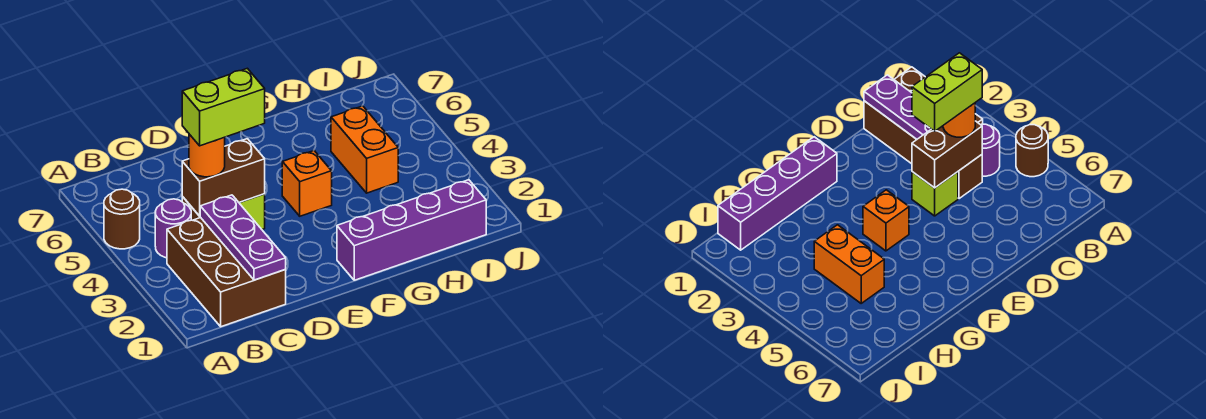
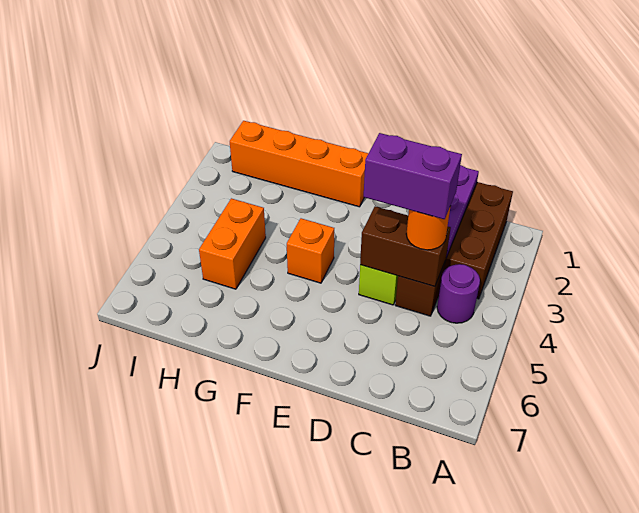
brown round brick A5 level 1 -> none
lime brick C4:D4 level 4 -> purple brick C4:D4 level 4
purple brick F1:I1 level 1 -> orange brick F1:I1 level 1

#### [Work task]
The whole listing is to be duplicated verbatim, apart from its images.

#### [Exercise output]
brown round brick A5 level 1 -> none
lime brick C4:D4 level 4 -> purple brick C4:D4 level 4
purple brick F1:I1 level 1 -> orange brick F1:I1 level 1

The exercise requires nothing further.